(Scene comparison data)
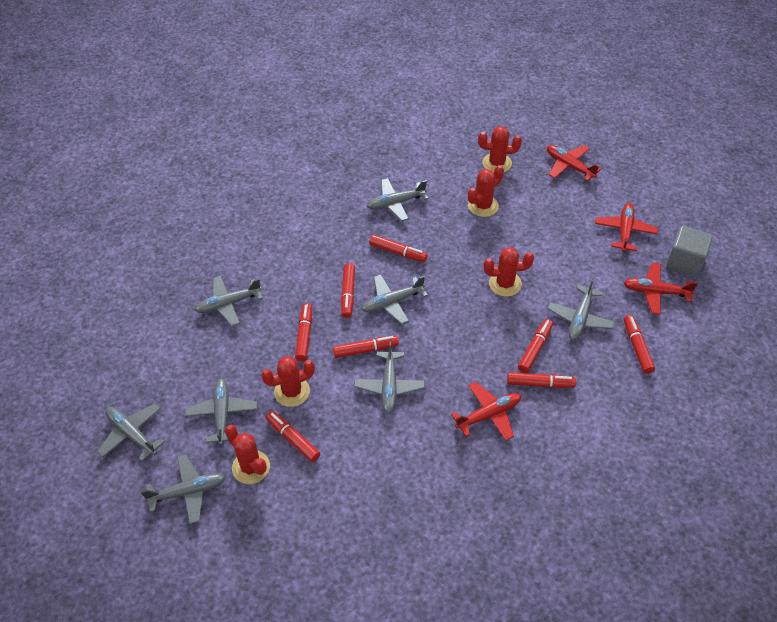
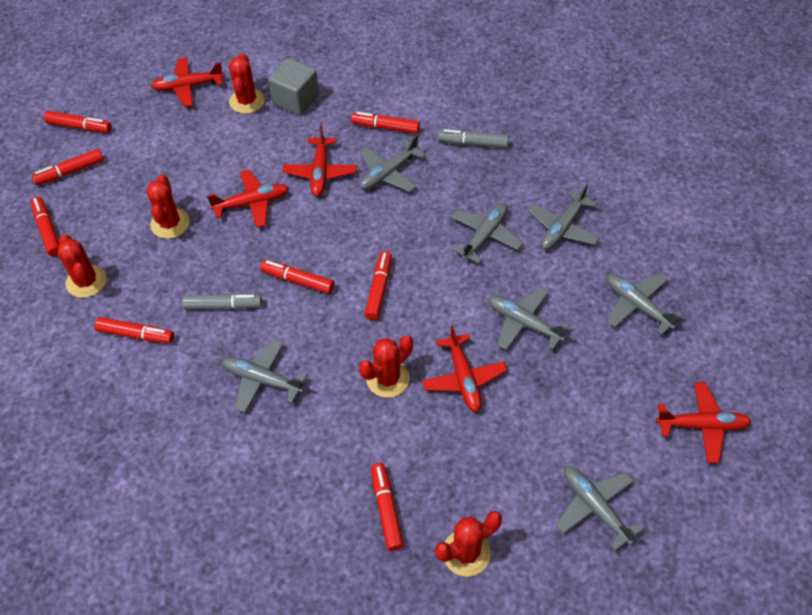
grey marker: 0 -> 2
grey plane: 8 -> 7
red plane: 4 -> 5

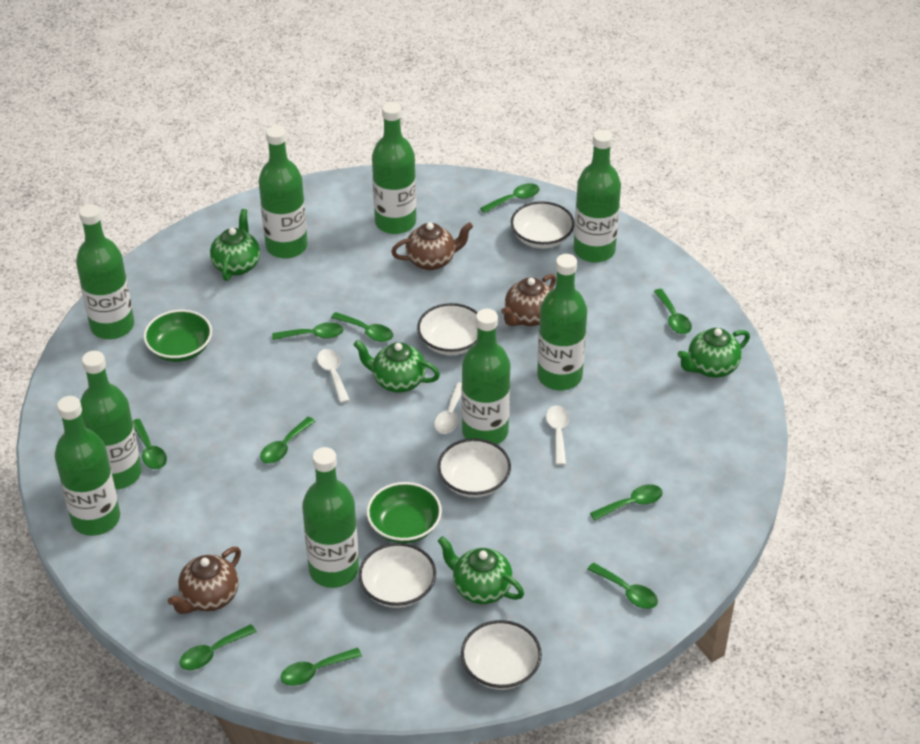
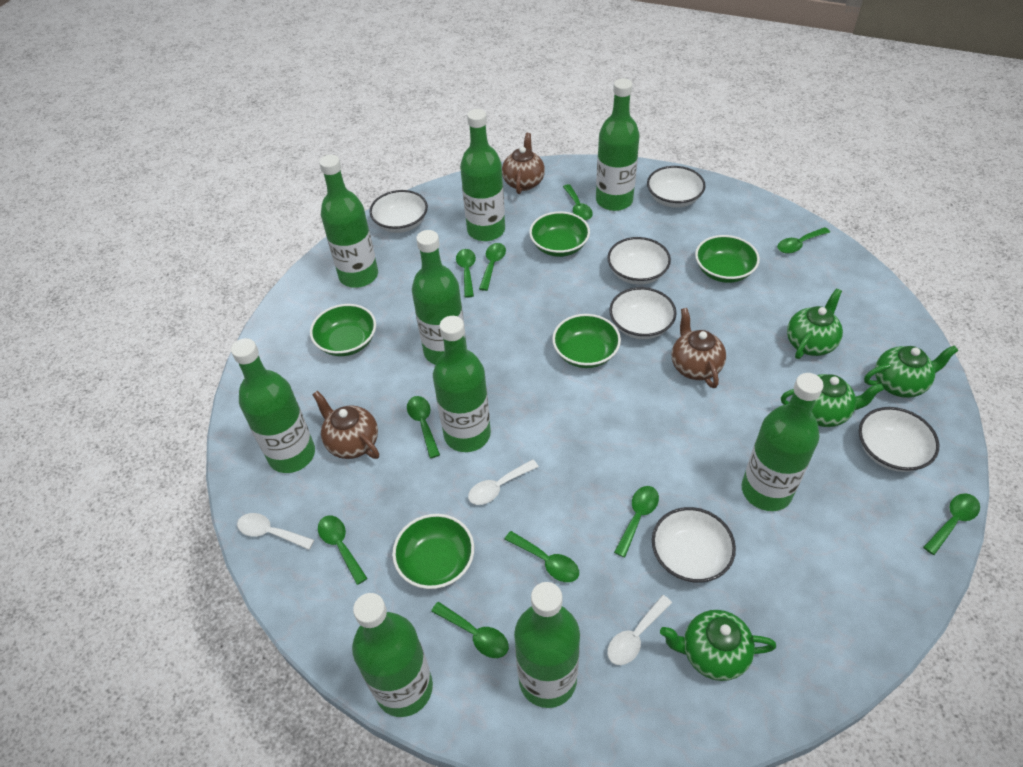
green bowl: 2 -> 5
white bowl: 5 -> 6

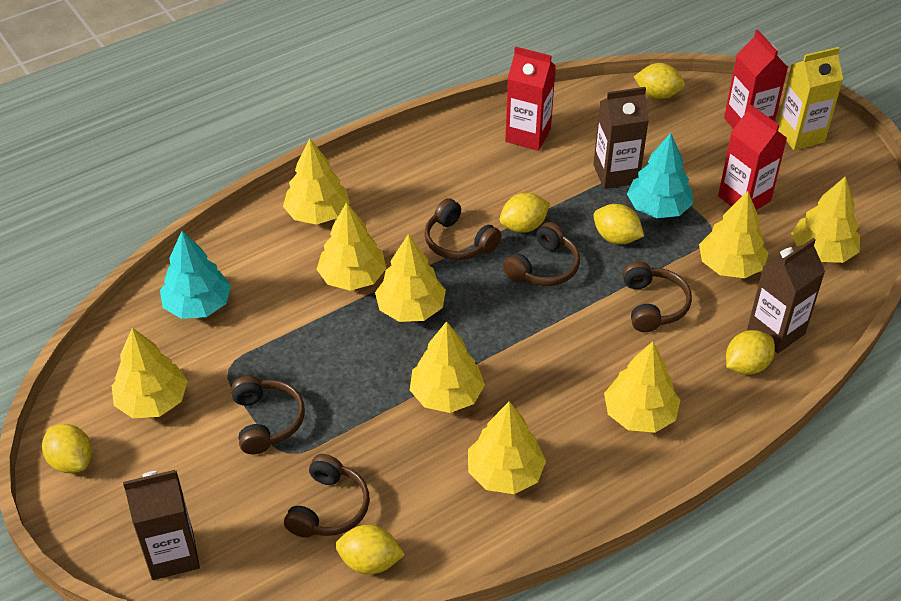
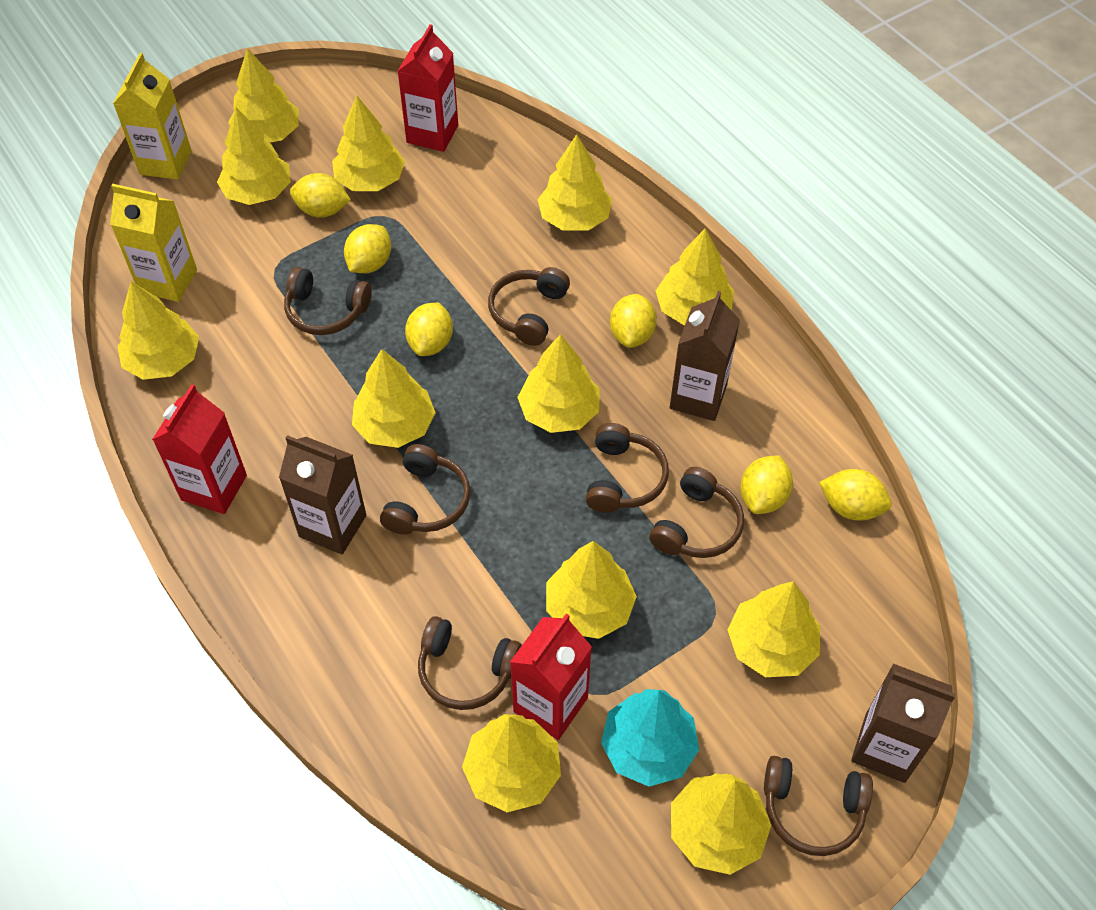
brown headphones: 5 -> 7
turquoise tree: 2 -> 1
yellow carton: 1 -> 2
yellow tree: 9 -> 12

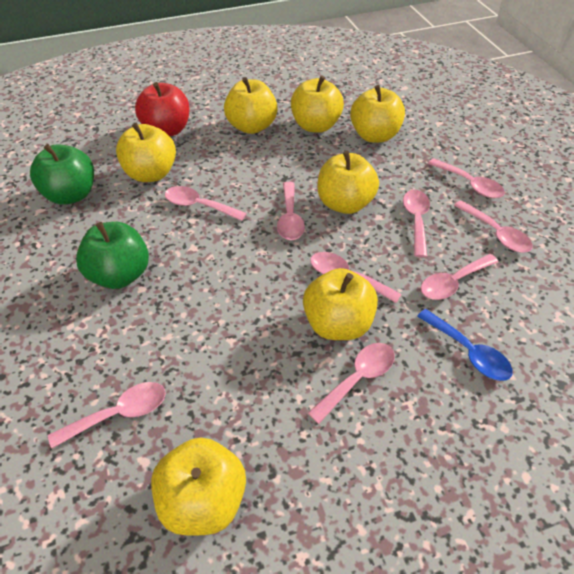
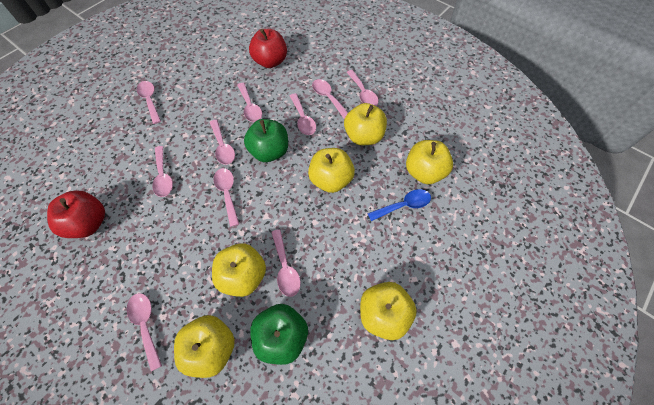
pink spoon: 9 -> 10
red apple: 1 -> 2
yellow apple: 7 -> 6

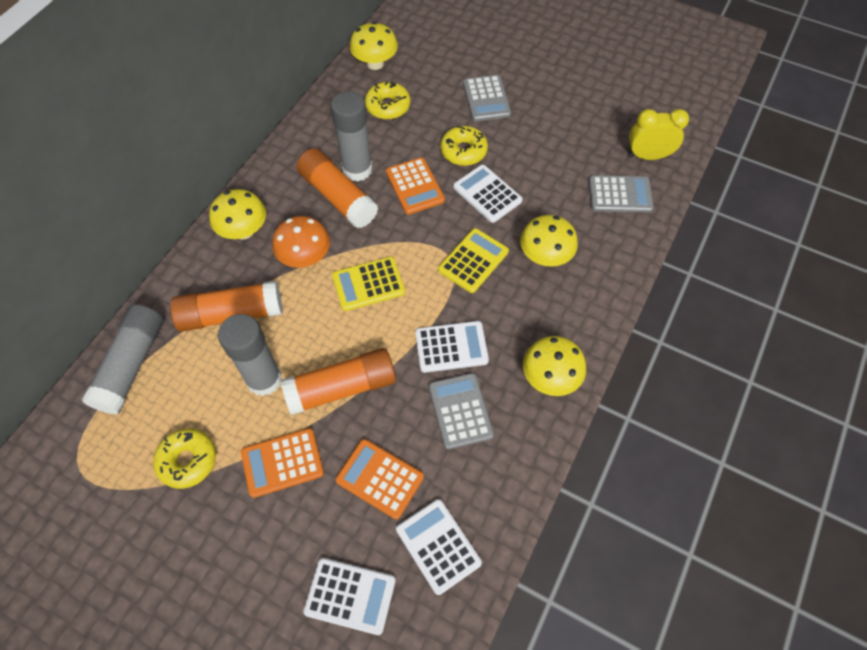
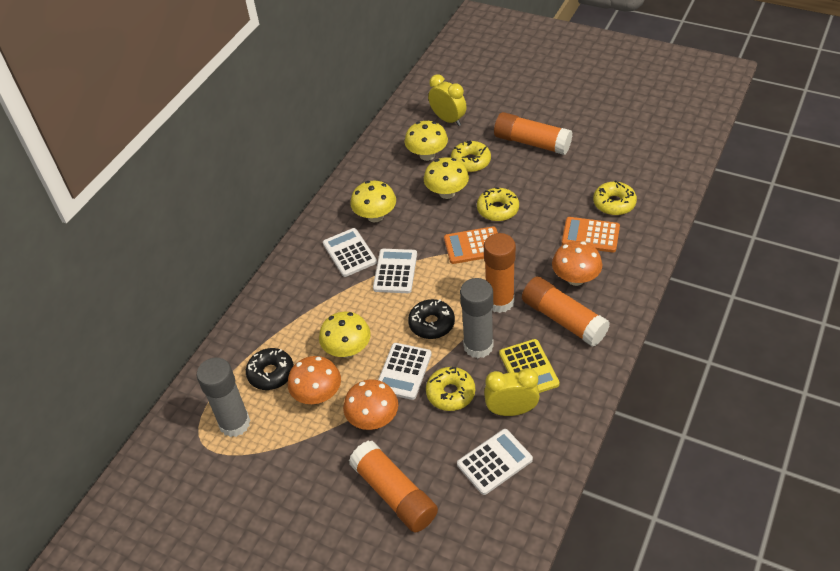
black donut: 0 -> 2
grey calculator: 3 -> 0
grey glue stick: 3 -> 2
orange calculator: 3 -> 2
orange glue stick: 3 -> 4
orange mushroom: 1 -> 3
yellow calculator: 2 -> 1
yellow clock: 1 -> 2
yellow donut: 3 -> 4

- YOUR TASK: Word for word, repeat only the lines from the line containing "turquoise tree: 2 -> 1" through the end of the data, without any pictures.

- RESULT BELOW:
turquoise tree: 2 -> 1
yellow carton: 1 -> 2
yellow tree: 9 -> 12

pink spoon: 9 -> 10
red apple: 1 -> 2
yellow apple: 7 -> 6

black donut: 0 -> 2
grey calculator: 3 -> 0
grey glue stick: 3 -> 2
orange calculator: 3 -> 2
orange glue stick: 3 -> 4
orange mushroom: 1 -> 3
yellow calculator: 2 -> 1
yellow clock: 1 -> 2
yellow donut: 3 -> 4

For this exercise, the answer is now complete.